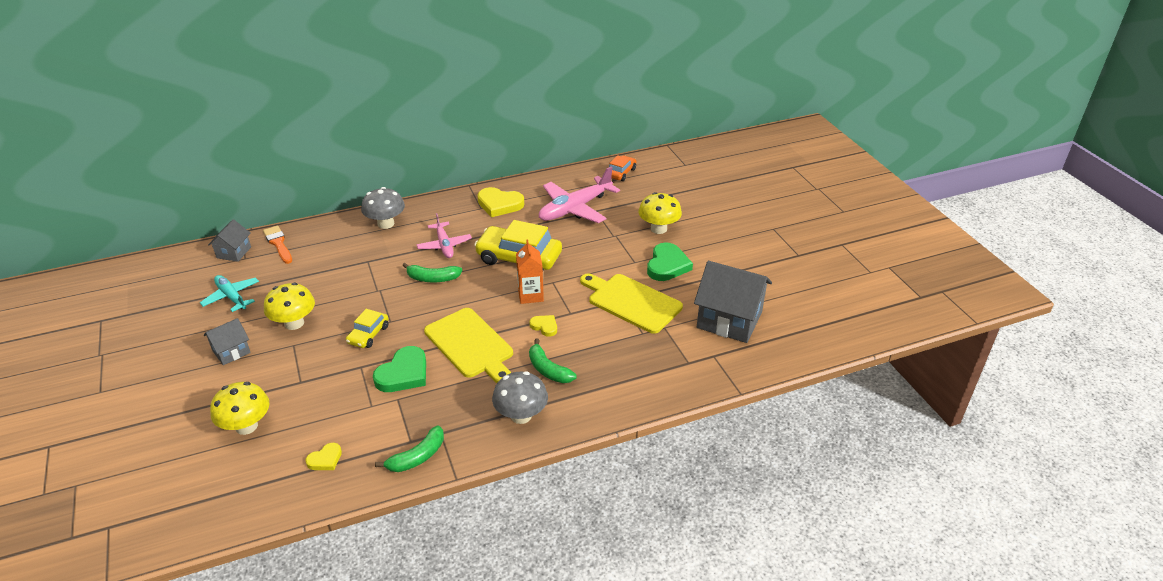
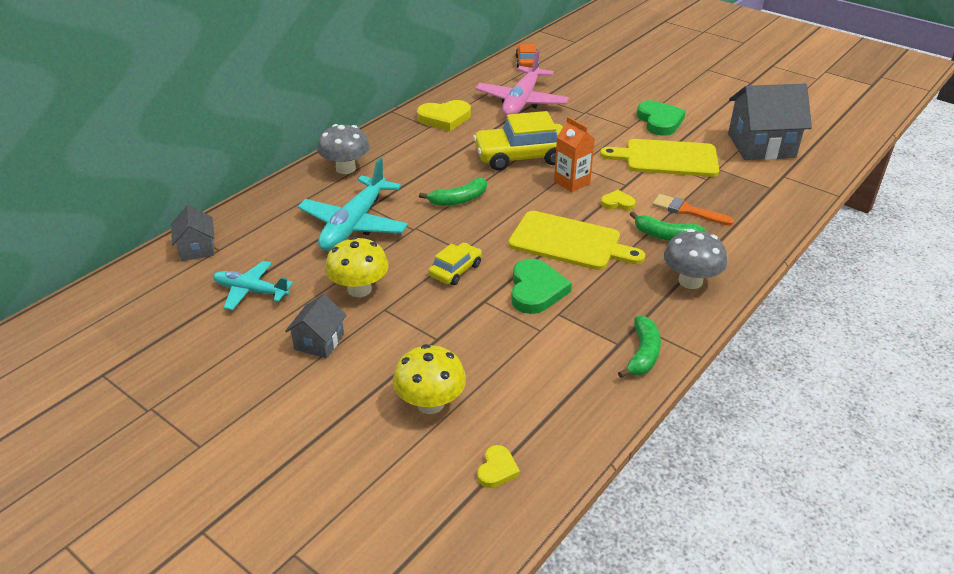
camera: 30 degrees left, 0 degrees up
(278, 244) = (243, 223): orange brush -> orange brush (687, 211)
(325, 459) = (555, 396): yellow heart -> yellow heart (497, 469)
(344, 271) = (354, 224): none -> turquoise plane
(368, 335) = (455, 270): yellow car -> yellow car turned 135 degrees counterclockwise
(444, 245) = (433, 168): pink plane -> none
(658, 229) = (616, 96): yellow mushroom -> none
☆ ☆ ☆ ☆ ☆
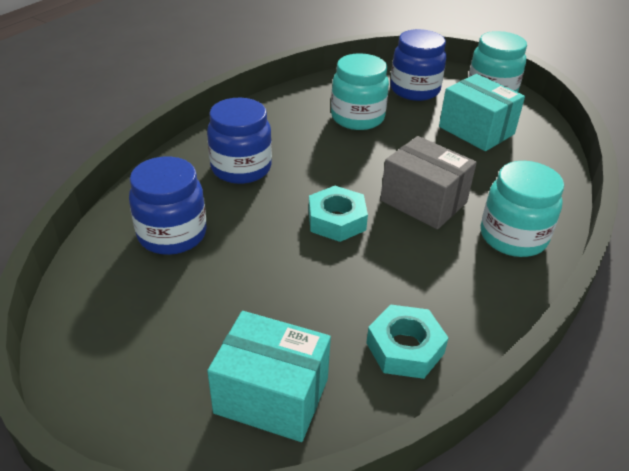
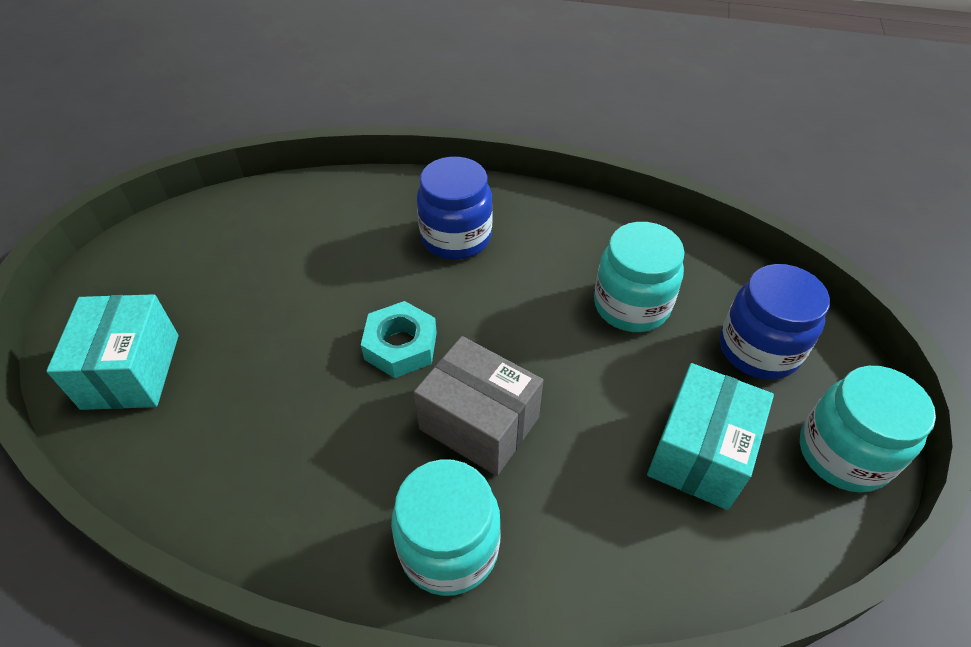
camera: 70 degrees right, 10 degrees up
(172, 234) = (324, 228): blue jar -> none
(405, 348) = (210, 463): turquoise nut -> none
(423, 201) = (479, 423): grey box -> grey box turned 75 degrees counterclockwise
☆ ☆ ☆ ☆ ☆
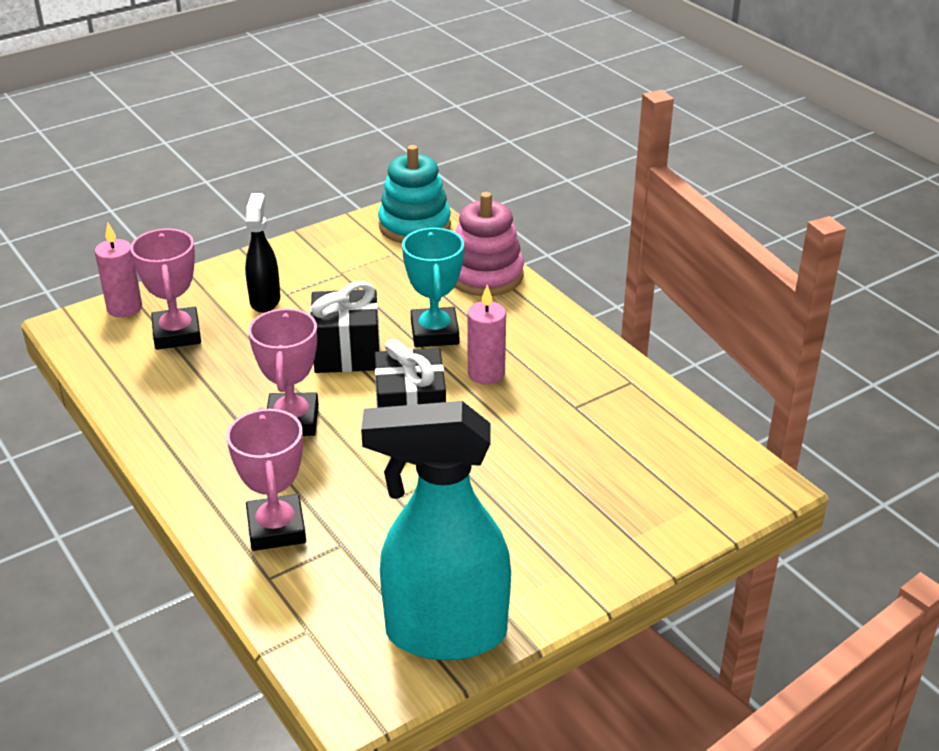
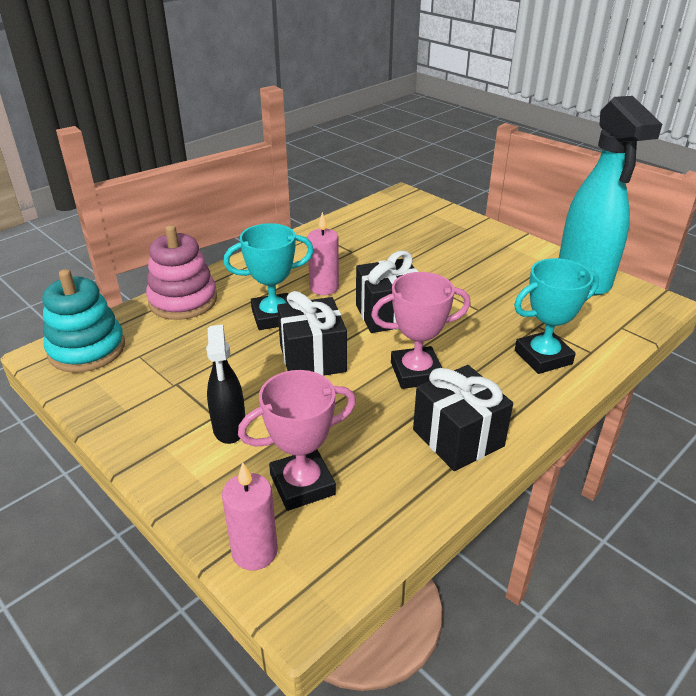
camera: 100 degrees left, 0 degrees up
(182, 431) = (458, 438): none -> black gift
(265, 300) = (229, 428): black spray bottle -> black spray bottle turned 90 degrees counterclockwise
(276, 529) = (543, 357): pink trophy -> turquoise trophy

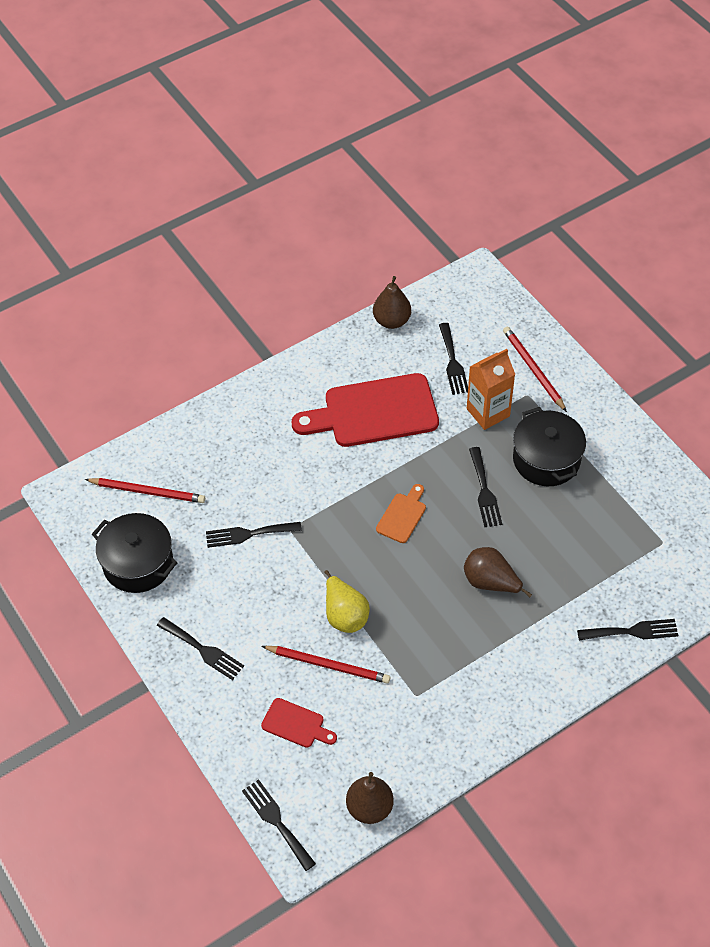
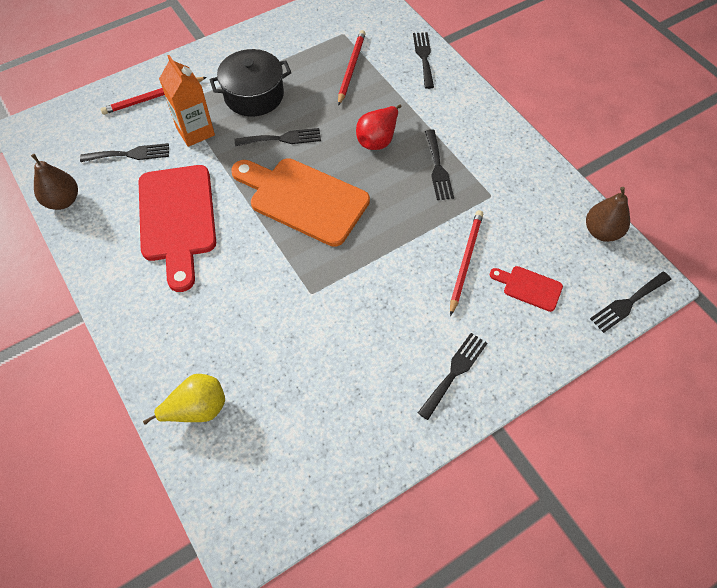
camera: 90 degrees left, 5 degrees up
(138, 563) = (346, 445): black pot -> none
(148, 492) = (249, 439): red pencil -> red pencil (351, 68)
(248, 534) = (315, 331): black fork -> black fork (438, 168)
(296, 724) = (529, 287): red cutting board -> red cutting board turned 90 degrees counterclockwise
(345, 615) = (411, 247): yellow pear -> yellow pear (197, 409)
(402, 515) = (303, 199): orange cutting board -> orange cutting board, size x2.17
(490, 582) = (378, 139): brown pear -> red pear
☆ ☆ ☆ ☆ ☆
Work item =
Using the records given above, list every line that includes the word "degrees".

Solution =
camera: 30 degrees left, 0 degrees up
(368, 335) = (455, 270): yellow car -> yellow car turned 135 degrees counterclockwise
camera: 70 degrees right, 10 degrees up
(423, 201) = (479, 423): grey box -> grey box turned 75 degrees counterclockwise
camera: 100 degrees left, 0 degrees up
(265, 300) = (229, 428): black spray bottle -> black spray bottle turned 90 degrees counterclockwise
camera: 90 degrees left, 5 degrees up
(296, 724) = (529, 287): red cutting board -> red cutting board turned 90 degrees counterclockwise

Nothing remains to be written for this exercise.